Material provided Block Start

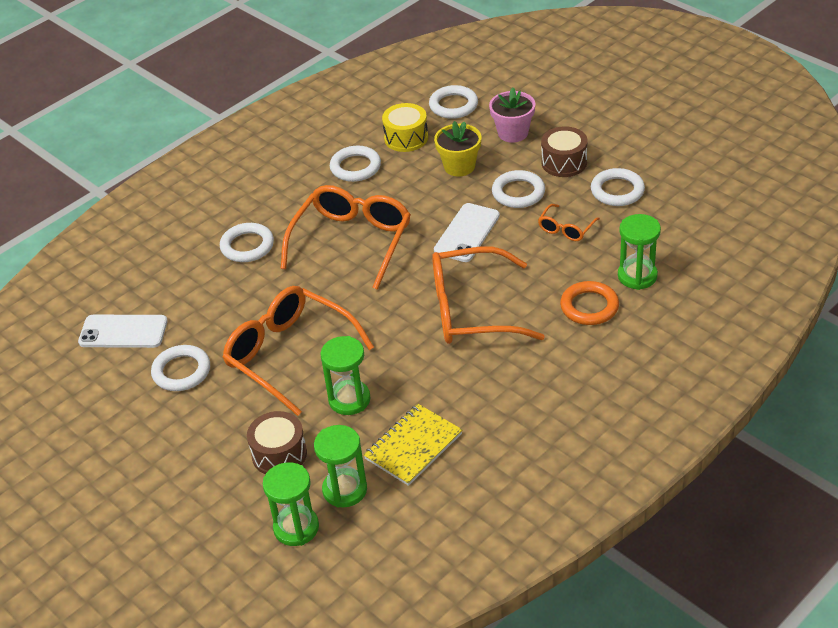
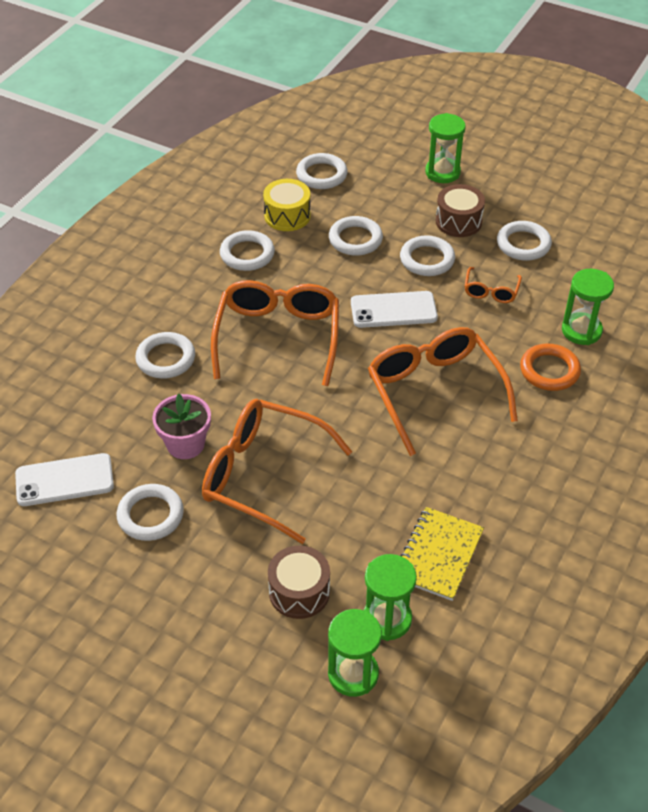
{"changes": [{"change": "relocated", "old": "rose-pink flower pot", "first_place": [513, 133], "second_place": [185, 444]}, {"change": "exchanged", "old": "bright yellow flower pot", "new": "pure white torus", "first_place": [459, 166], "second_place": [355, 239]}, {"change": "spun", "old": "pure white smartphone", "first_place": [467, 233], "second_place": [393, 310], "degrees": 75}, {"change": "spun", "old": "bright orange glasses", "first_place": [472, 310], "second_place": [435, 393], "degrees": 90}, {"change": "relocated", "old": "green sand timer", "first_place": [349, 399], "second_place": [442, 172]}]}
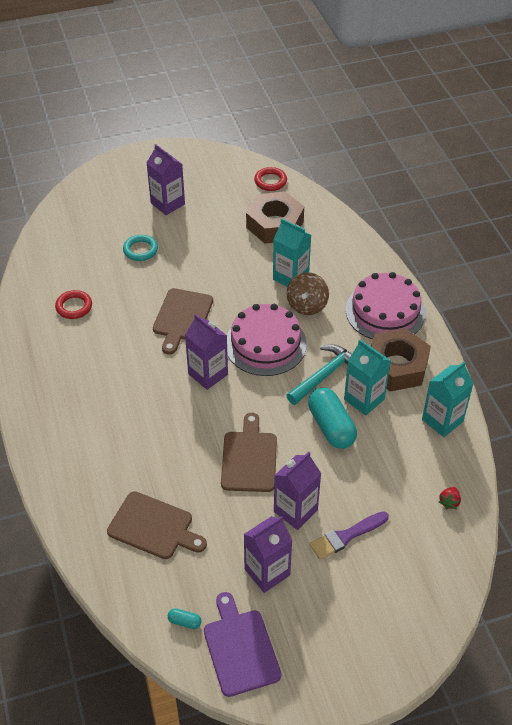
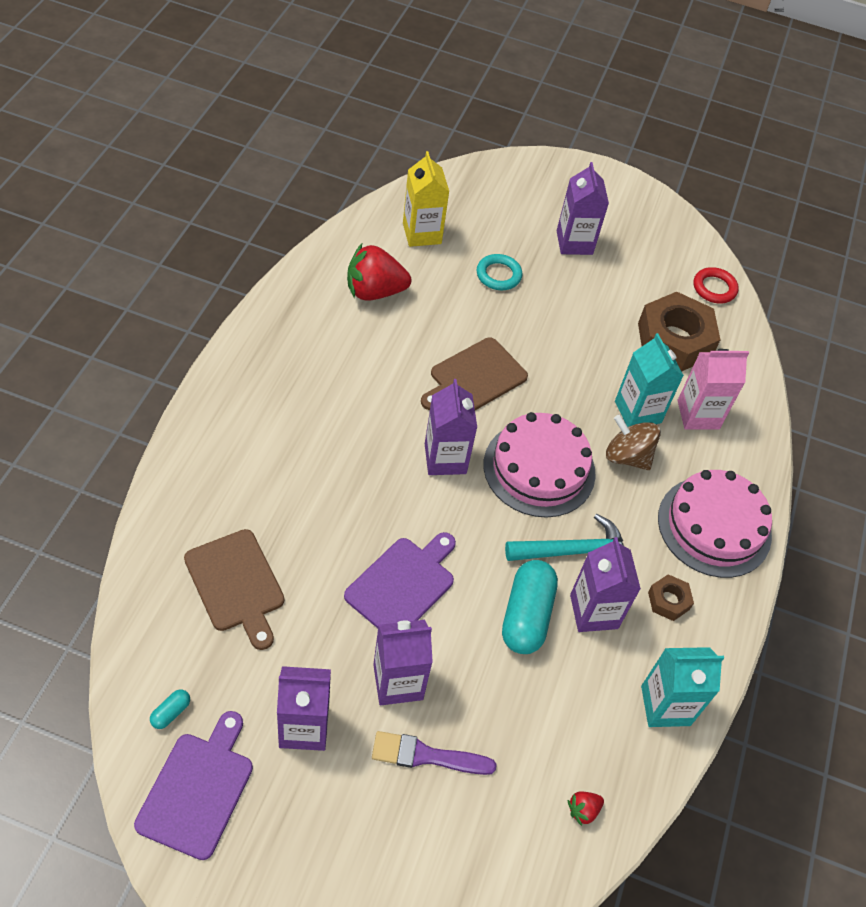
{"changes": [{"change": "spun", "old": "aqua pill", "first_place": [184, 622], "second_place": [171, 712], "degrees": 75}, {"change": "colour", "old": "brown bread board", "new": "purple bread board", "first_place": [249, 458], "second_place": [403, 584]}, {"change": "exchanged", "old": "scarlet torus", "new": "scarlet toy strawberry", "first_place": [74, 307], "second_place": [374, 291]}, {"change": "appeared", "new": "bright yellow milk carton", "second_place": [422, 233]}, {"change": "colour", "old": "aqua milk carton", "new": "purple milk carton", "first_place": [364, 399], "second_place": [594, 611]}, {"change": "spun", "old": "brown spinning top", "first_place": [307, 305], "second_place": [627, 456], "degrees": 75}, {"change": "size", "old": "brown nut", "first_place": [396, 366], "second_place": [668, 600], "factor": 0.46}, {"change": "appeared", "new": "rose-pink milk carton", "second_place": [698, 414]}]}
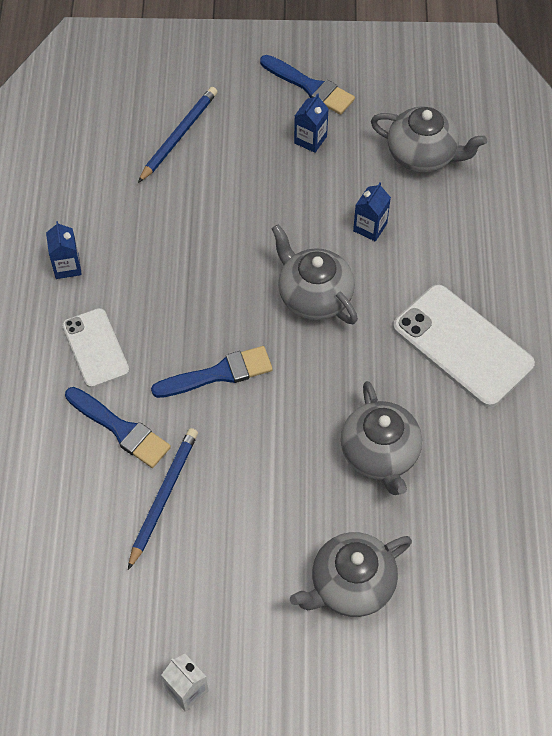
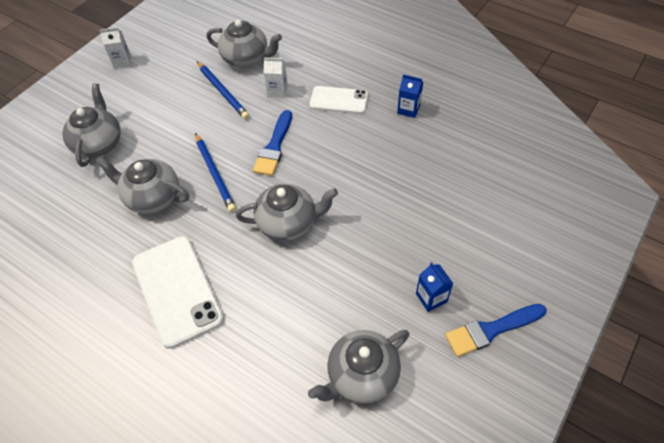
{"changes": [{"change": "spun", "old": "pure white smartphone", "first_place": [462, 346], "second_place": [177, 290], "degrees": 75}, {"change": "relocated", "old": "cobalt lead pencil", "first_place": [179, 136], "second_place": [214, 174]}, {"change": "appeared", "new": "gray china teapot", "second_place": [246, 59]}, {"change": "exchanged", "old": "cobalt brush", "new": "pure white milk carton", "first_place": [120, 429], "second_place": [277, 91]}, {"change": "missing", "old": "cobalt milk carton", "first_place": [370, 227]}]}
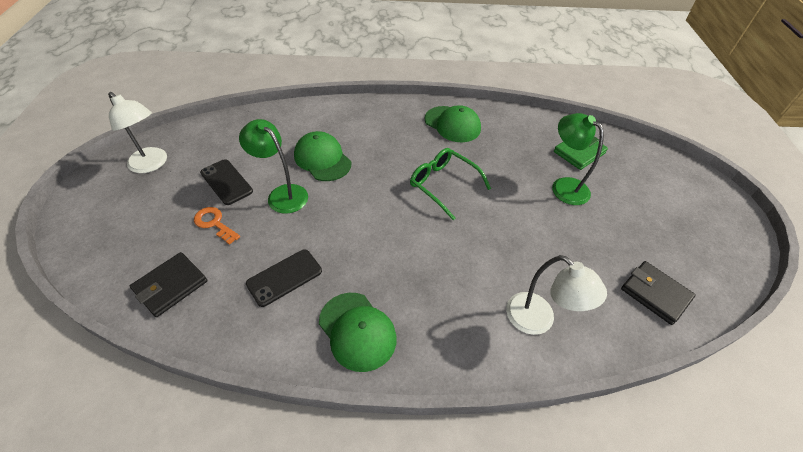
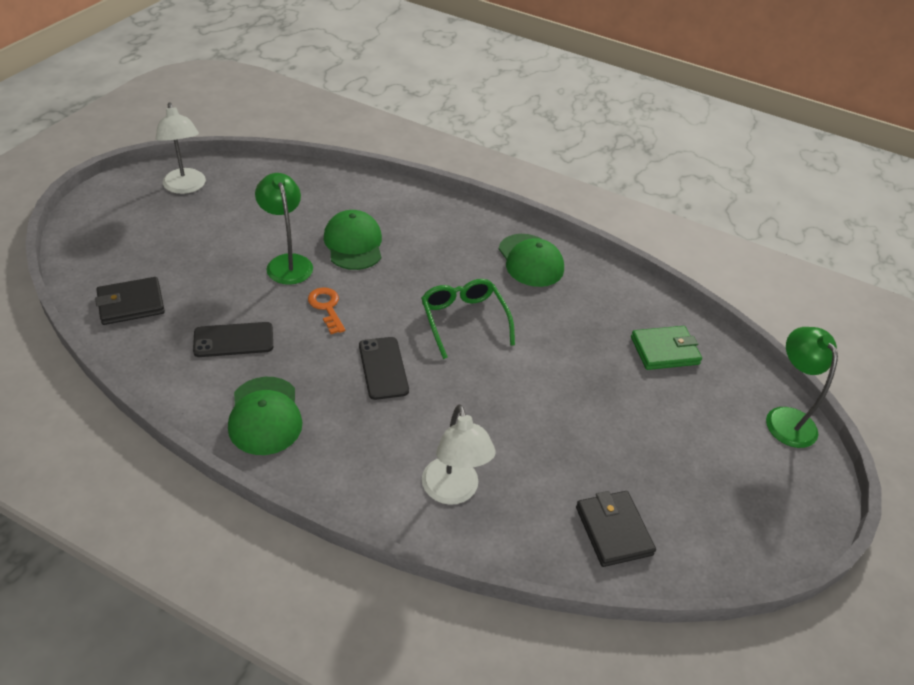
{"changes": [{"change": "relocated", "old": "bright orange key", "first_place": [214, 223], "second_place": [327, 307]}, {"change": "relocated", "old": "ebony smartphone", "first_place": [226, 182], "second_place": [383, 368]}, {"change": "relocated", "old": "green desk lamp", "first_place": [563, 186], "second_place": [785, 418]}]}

Material provided Block End

** Goal of the exercise **
All of the data must be given again exactly, without the pictures.

** Response for this exercise **
{"changes": [{"change": "relocated", "old": "rose-pink flower pot", "first_place": [513, 133], "second_place": [185, 444]}, {"change": "exchanged", "old": "bright yellow flower pot", "new": "pure white torus", "first_place": [459, 166], "second_place": [355, 239]}, {"change": "spun", "old": "pure white smartphone", "first_place": [467, 233], "second_place": [393, 310], "degrees": 75}, {"change": "spun", "old": "bright orange glasses", "first_place": [472, 310], "second_place": [435, 393], "degrees": 90}, {"change": "relocated", "old": "green sand timer", "first_place": [349, 399], "second_place": [442, 172]}]}
{"changes": [{"change": "spun", "old": "aqua pill", "first_place": [184, 622], "second_place": [171, 712], "degrees": 75}, {"change": "colour", "old": "brown bread board", "new": "purple bread board", "first_place": [249, 458], "second_place": [403, 584]}, {"change": "exchanged", "old": "scarlet torus", "new": "scarlet toy strawberry", "first_place": [74, 307], "second_place": [374, 291]}, {"change": "appeared", "new": "bright yellow milk carton", "second_place": [422, 233]}, {"change": "colour", "old": "aqua milk carton", "new": "purple milk carton", "first_place": [364, 399], "second_place": [594, 611]}, {"change": "spun", "old": "brown spinning top", "first_place": [307, 305], "second_place": [627, 456], "degrees": 75}, {"change": "size", "old": "brown nut", "first_place": [396, 366], "second_place": [668, 600], "factor": 0.46}, {"change": "appeared", "new": "rose-pink milk carton", "second_place": [698, 414]}]}
{"changes": [{"change": "spun", "old": "pure white smartphone", "first_place": [462, 346], "second_place": [177, 290], "degrees": 75}, {"change": "relocated", "old": "cobalt lead pencil", "first_place": [179, 136], "second_place": [214, 174]}, {"change": "appeared", "new": "gray china teapot", "second_place": [246, 59]}, {"change": "exchanged", "old": "cobalt brush", "new": "pure white milk carton", "first_place": [120, 429], "second_place": [277, 91]}, {"change": "missing", "old": "cobalt milk carton", "first_place": [370, 227]}]}
{"changes": [{"change": "relocated", "old": "bright orange key", "first_place": [214, 223], "second_place": [327, 307]}, {"change": "relocated", "old": "ebony smartphone", "first_place": [226, 182], "second_place": [383, 368]}, {"change": "relocated", "old": "green desk lamp", "first_place": [563, 186], "second_place": [785, 418]}]}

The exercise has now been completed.